AIM OF THE EXERCISE
A faithful copy of the data, pictures omitted, is the required answer.

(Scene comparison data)
━━━━━━━━━━━━━━━━━━━━━━━━━━━━━━

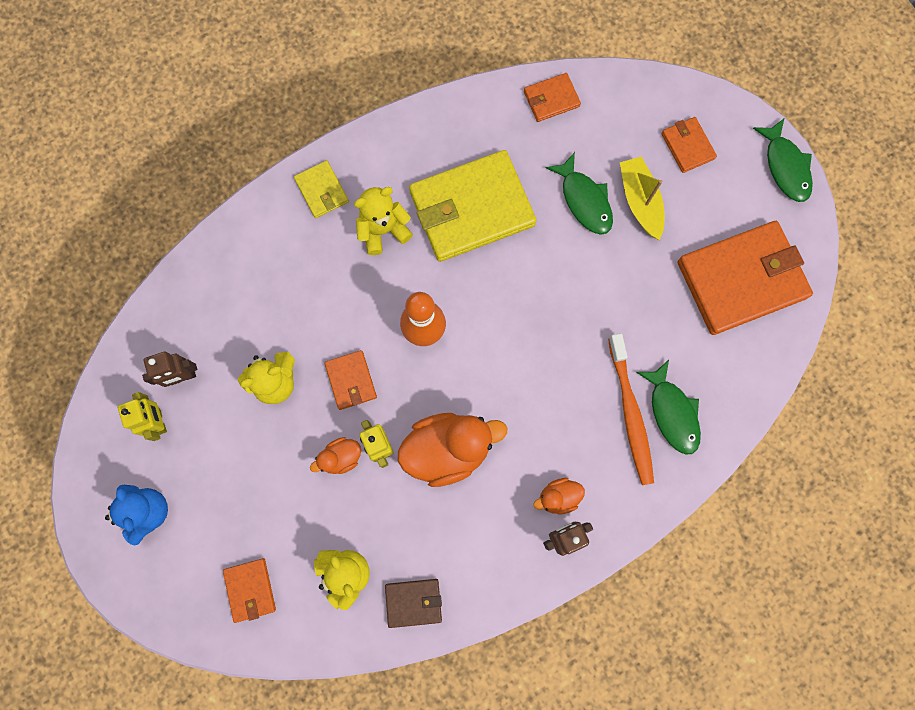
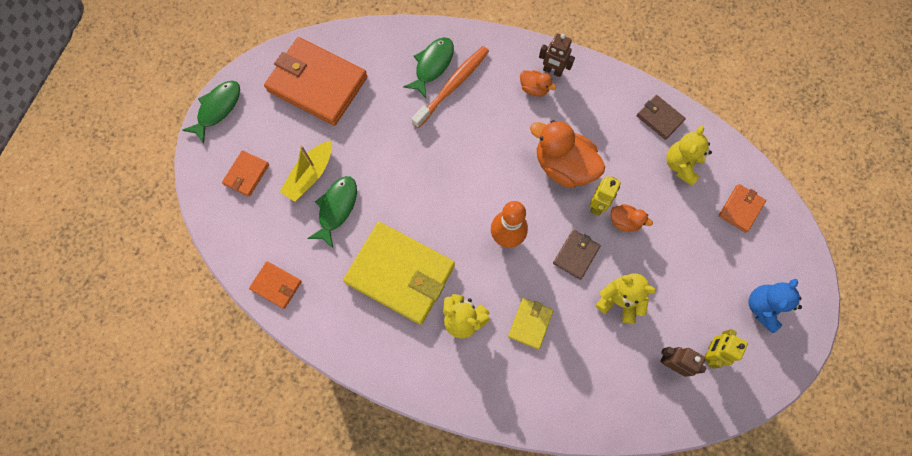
camera: 130 degrees left, 5 degrees down
(322, 190) = (471, 386): yellow wallet -> yellow wallet (530, 323)
(351, 380) = (576, 255): orange wallet -> brown wallet

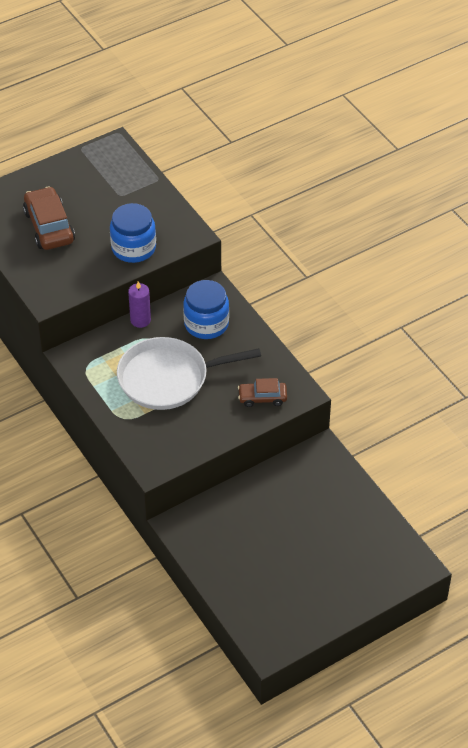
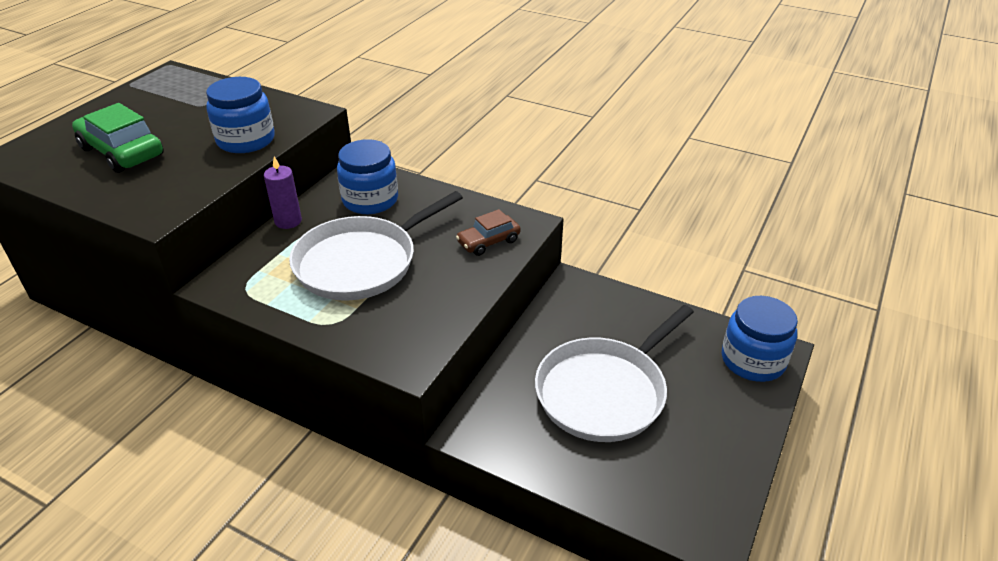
camera: 30 degrees left, 10 degrees down
(49, 227) = (122, 152): brown car -> green car
(279, 539) = (605, 391): none -> white pan
(395, 565) = (753, 360): none -> blue jar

━━━━━━━━━━━━━━━━━━━━━━━━━━━━━━

EXPECTED OUTPUT
camera: 130 degrees left, 5 degrees down
(322, 190) = (471, 386): yellow wallet -> yellow wallet (530, 323)
(351, 380) = (576, 255): orange wallet -> brown wallet

camera: 30 degrees left, 10 degrees down
(49, 227) = (122, 152): brown car -> green car
(279, 539) = (605, 391): none -> white pan
(395, 565) = (753, 360): none -> blue jar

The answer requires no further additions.